:: TASK MATERIAL

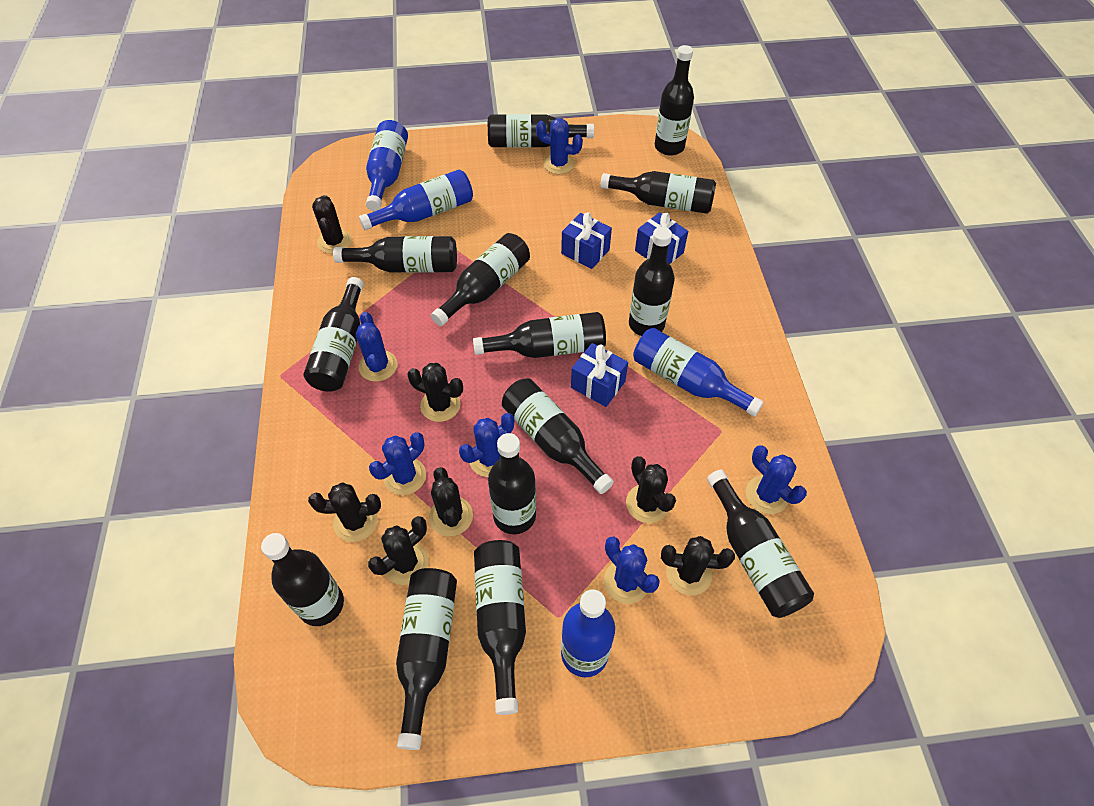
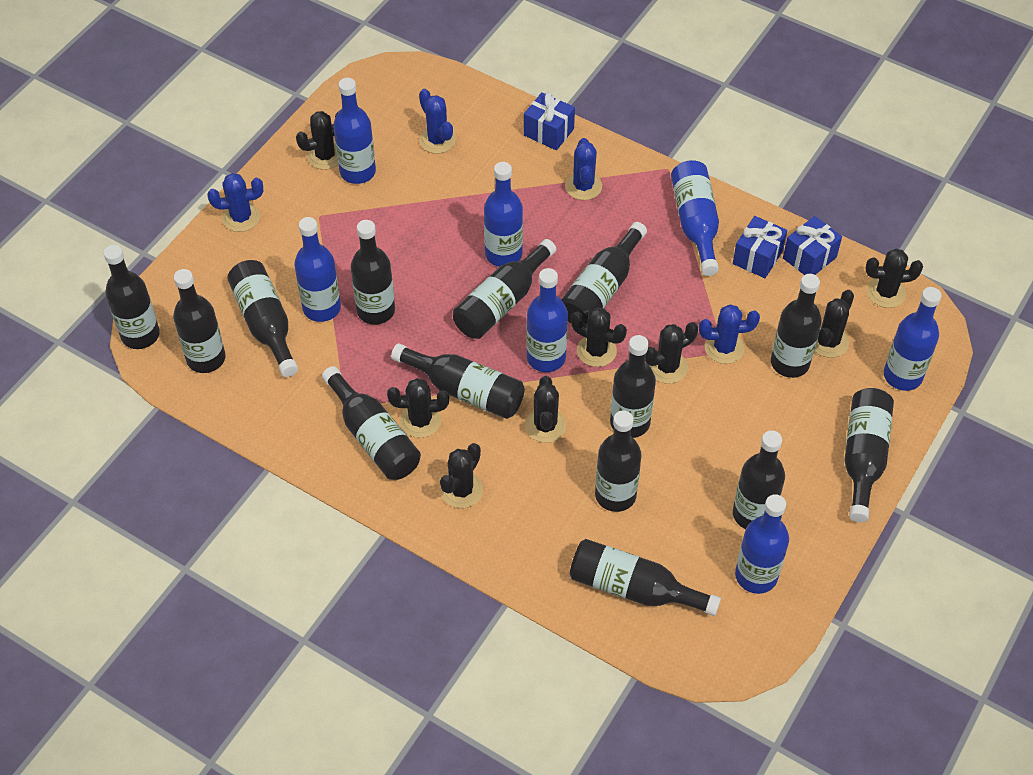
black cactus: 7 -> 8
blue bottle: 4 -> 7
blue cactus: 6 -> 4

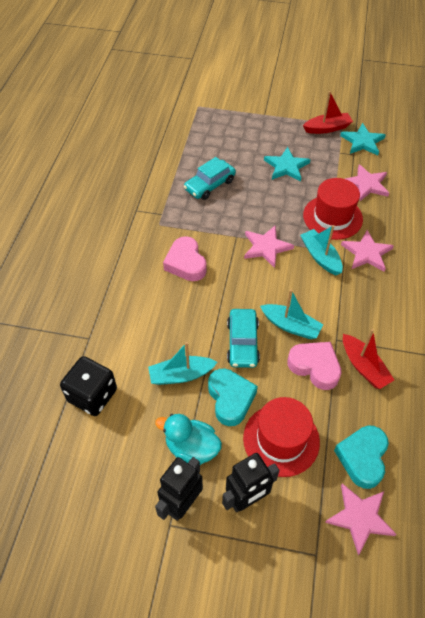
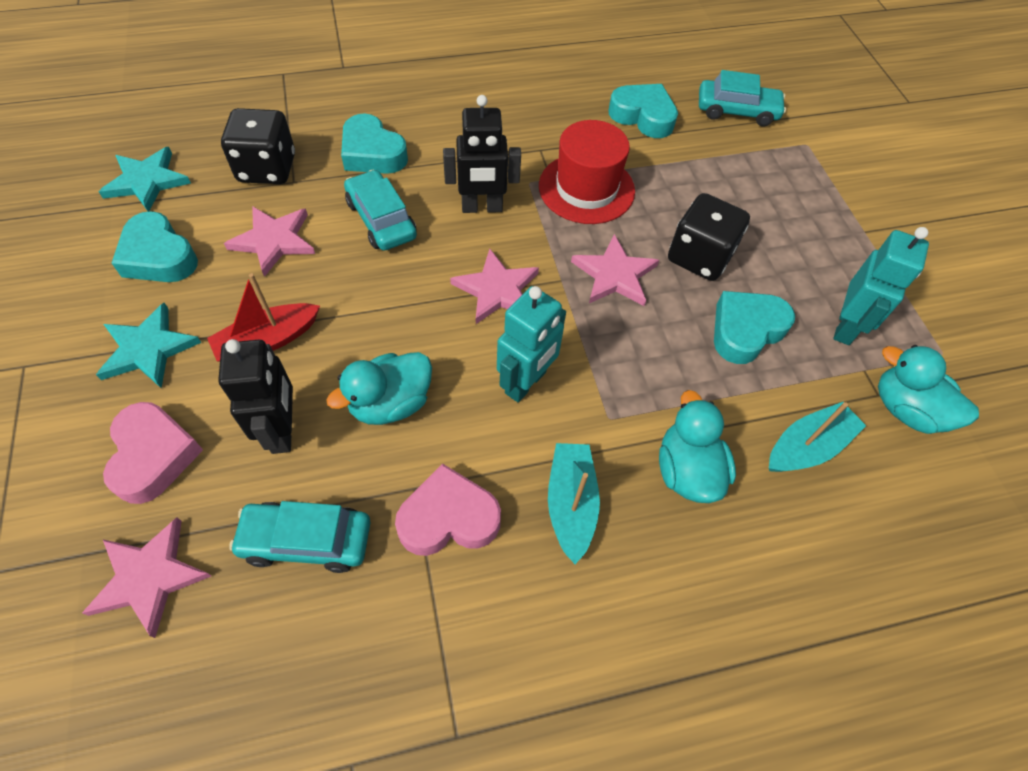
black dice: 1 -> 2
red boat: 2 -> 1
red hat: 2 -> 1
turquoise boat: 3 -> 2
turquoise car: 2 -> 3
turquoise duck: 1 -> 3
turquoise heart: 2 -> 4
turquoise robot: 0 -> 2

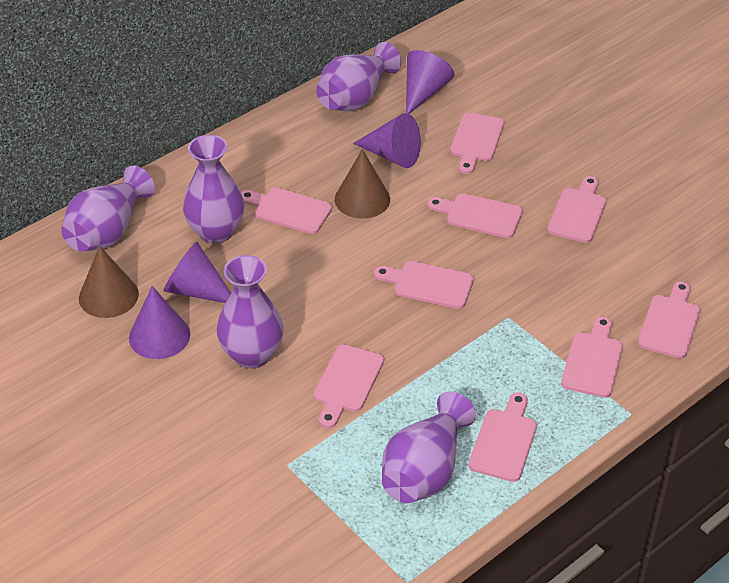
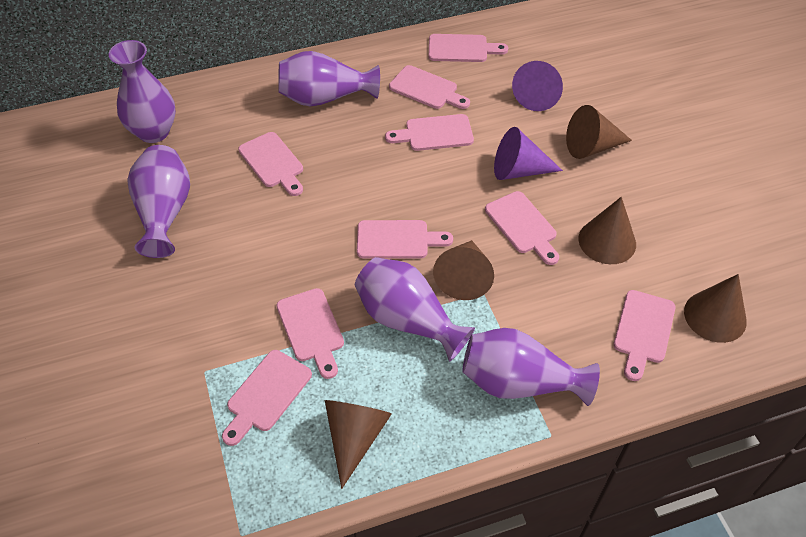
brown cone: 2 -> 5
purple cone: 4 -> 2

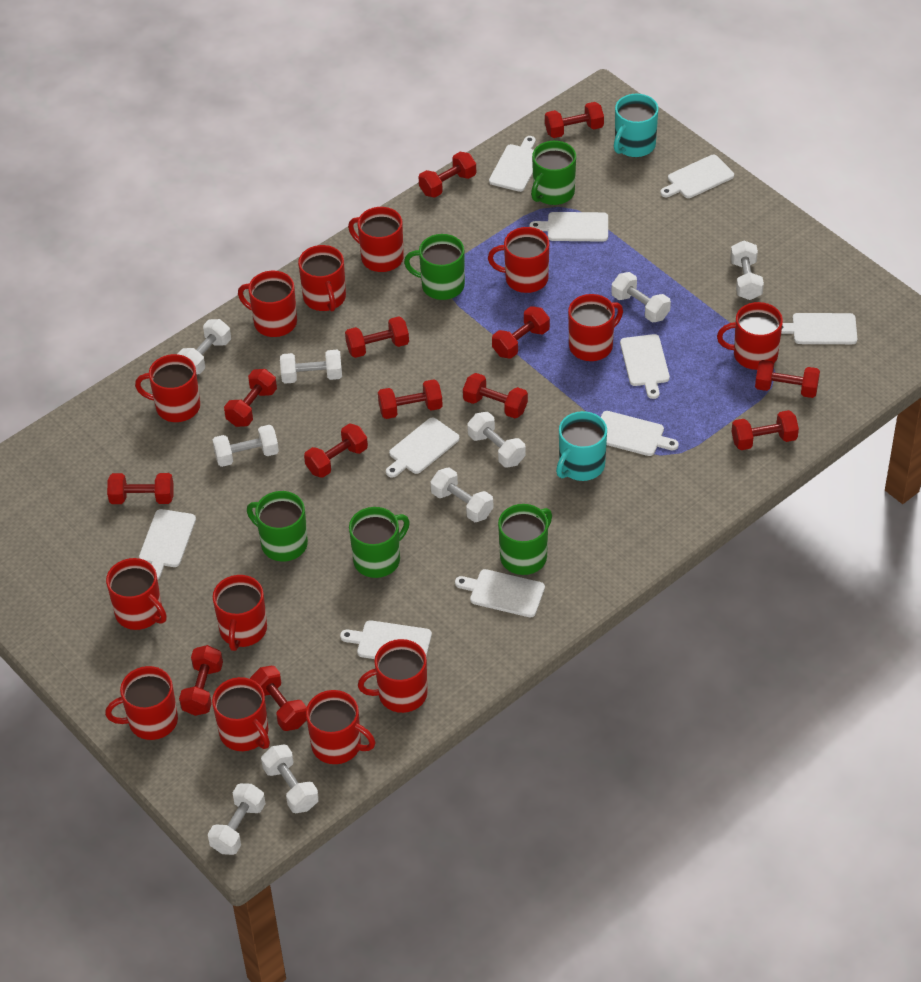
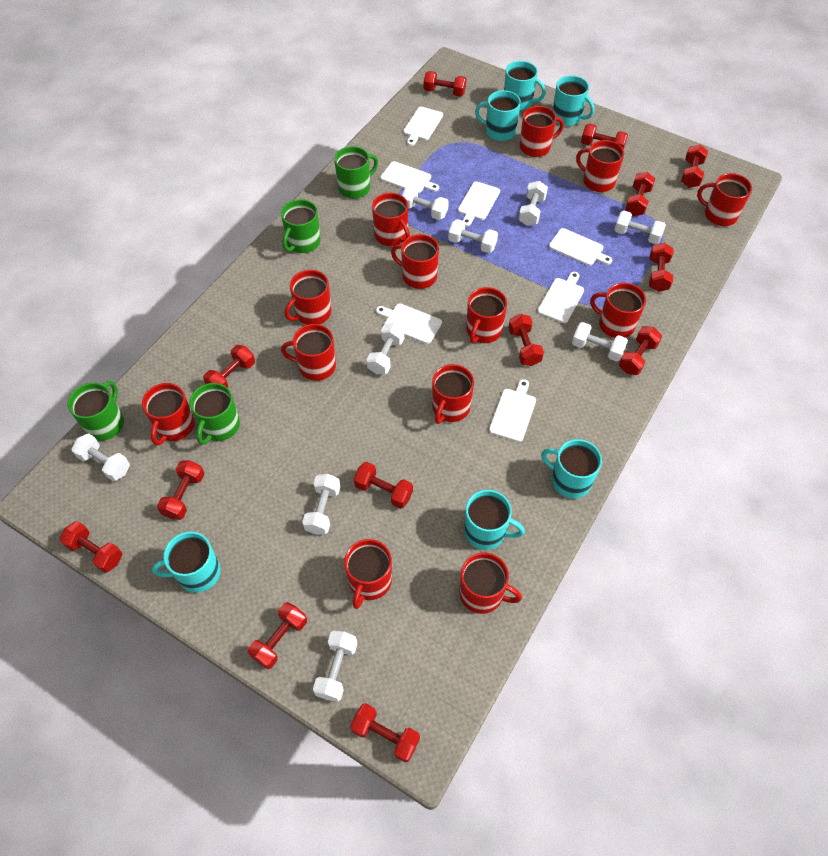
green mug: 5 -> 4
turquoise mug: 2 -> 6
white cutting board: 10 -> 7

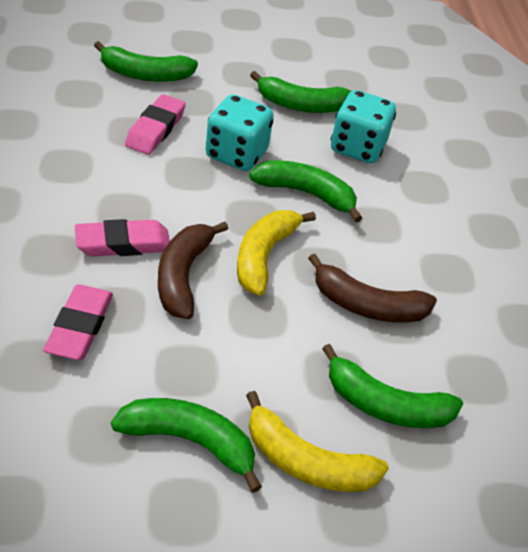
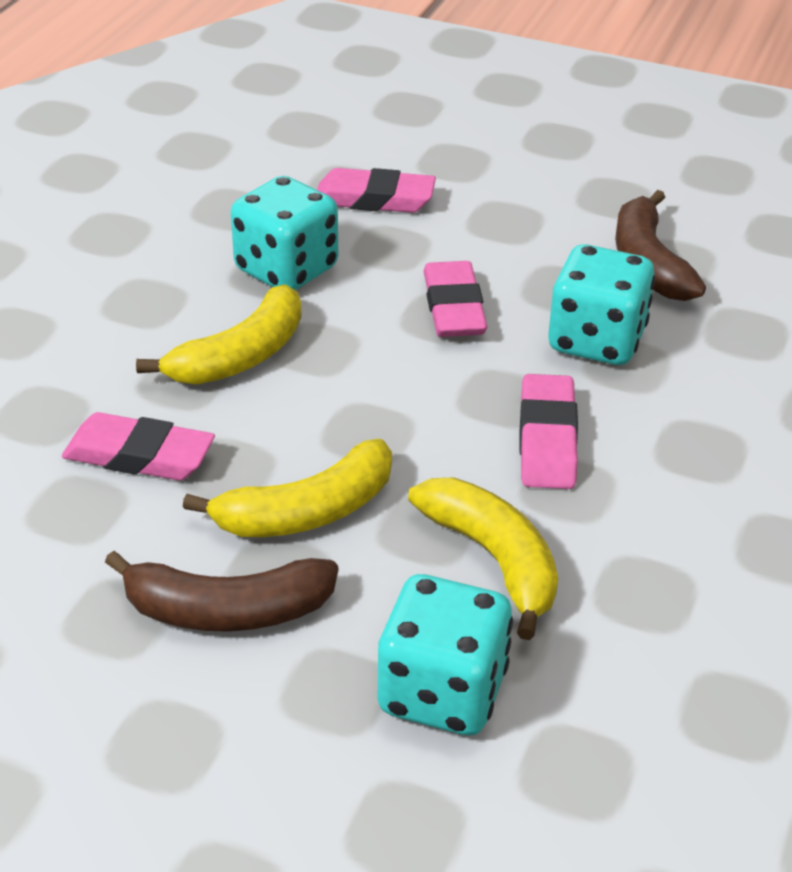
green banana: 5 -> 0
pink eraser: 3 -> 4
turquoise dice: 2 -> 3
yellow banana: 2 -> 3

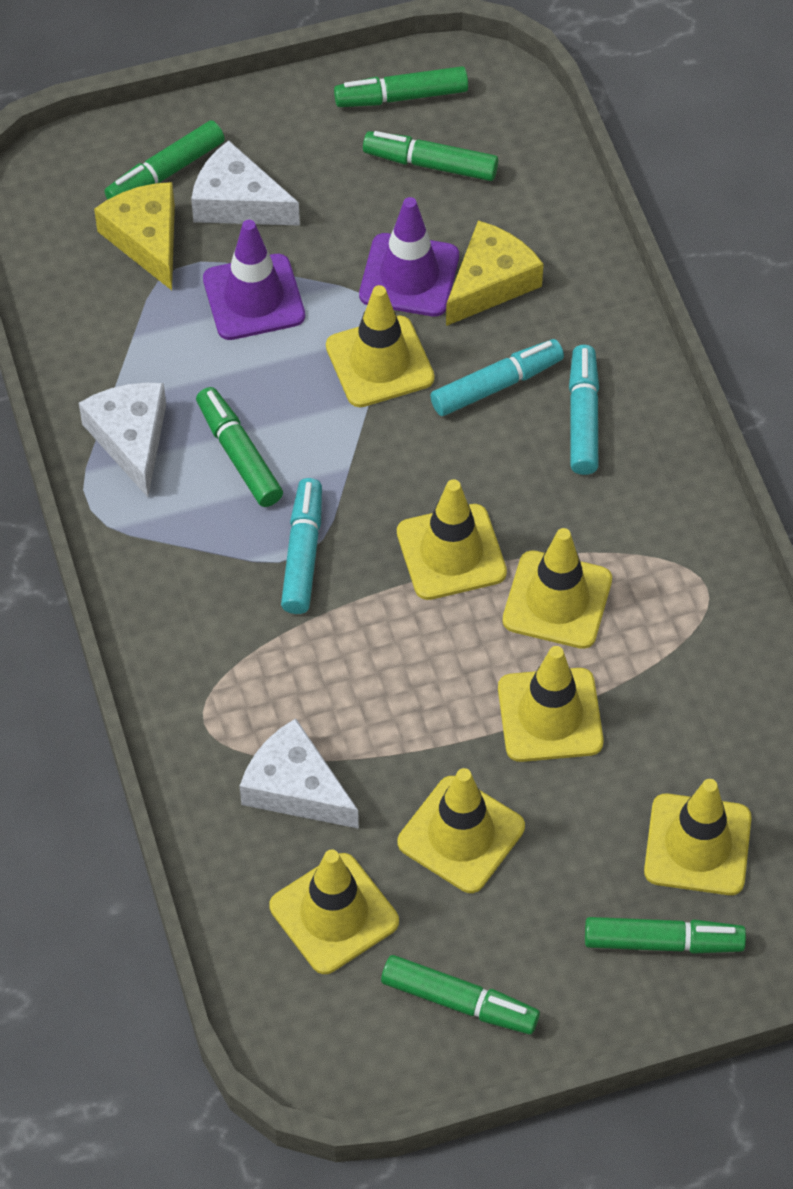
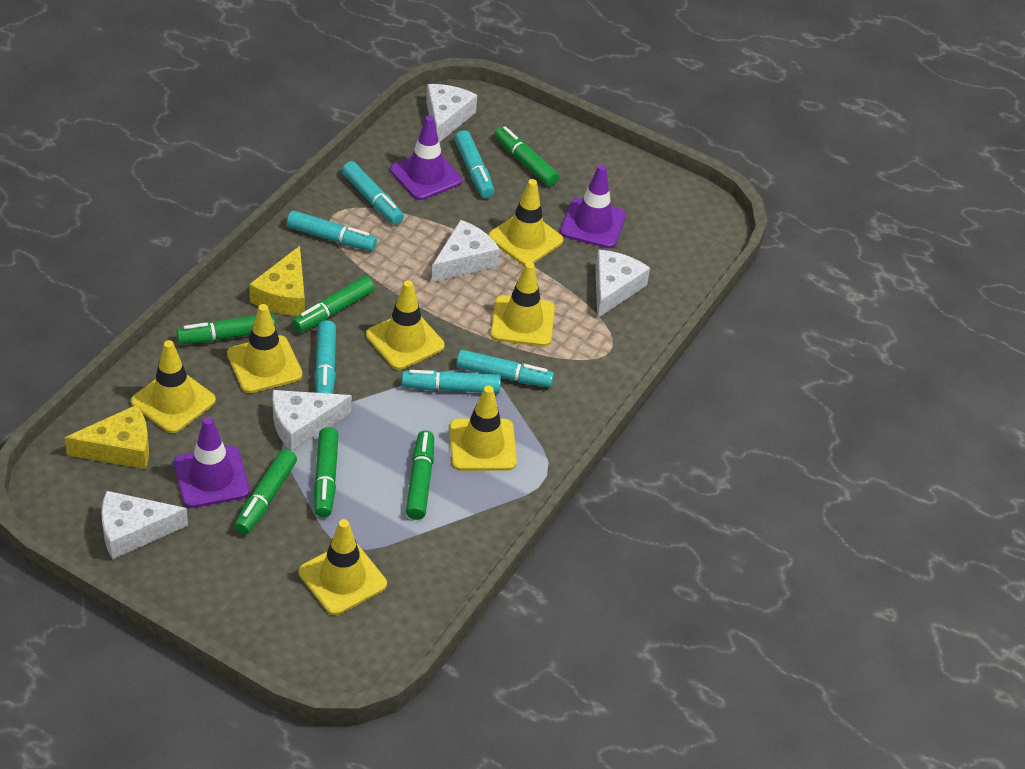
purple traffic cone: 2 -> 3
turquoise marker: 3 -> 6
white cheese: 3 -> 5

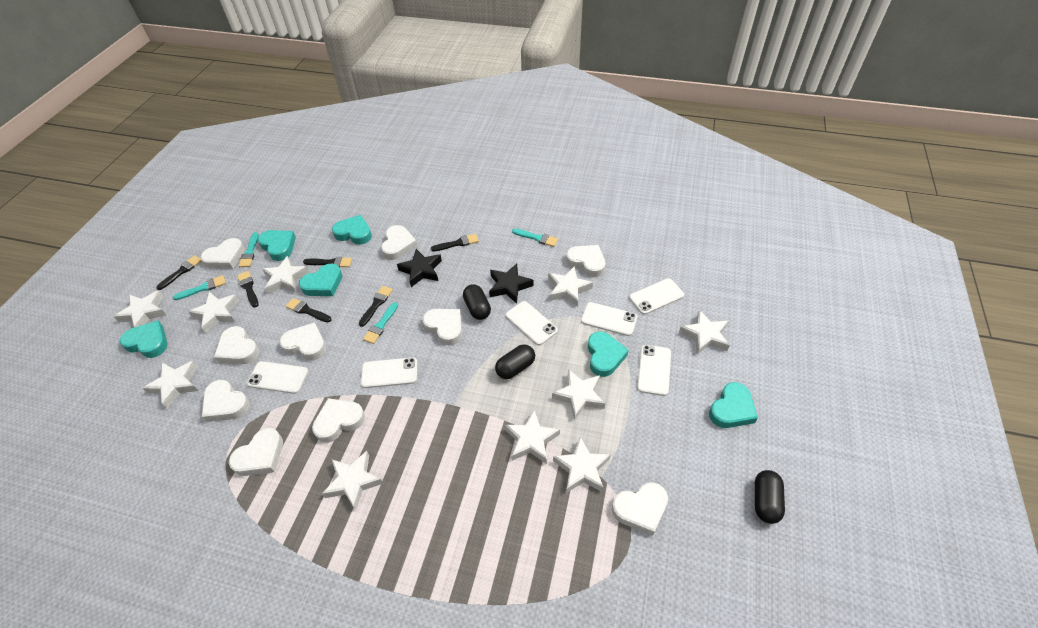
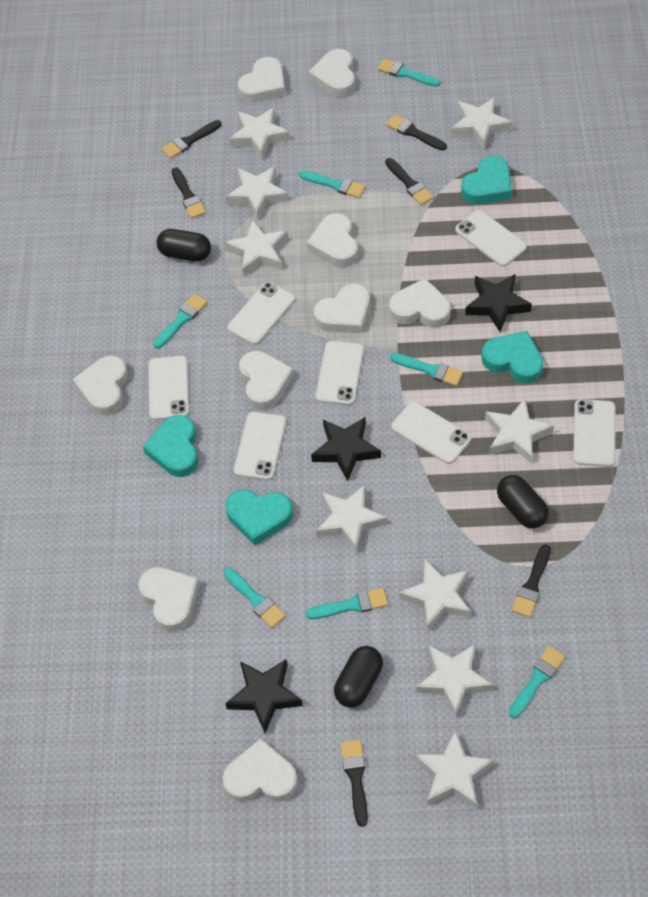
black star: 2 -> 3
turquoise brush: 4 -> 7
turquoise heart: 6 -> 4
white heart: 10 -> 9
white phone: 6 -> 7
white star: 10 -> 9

::::

▶ [EXERCISE]
Copy out exactly the lines that begin at the line with "turquoise robot: 0 -> 2" and end at the final line of the entries above. Leave out the pictures.

▶ [ANSWER BELOW]
turquoise robot: 0 -> 2

brown cone: 2 -> 5
purple cone: 4 -> 2

green mug: 5 -> 4
turquoise mug: 2 -> 6
white cutting board: 10 -> 7

green banana: 5 -> 0
pink eraser: 3 -> 4
turquoise dice: 2 -> 3
yellow banana: 2 -> 3

purple traffic cone: 2 -> 3
turquoise marker: 3 -> 6
white cheese: 3 -> 5

black star: 2 -> 3
turquoise brush: 4 -> 7
turquoise heart: 6 -> 4
white heart: 10 -> 9
white phone: 6 -> 7
white star: 10 -> 9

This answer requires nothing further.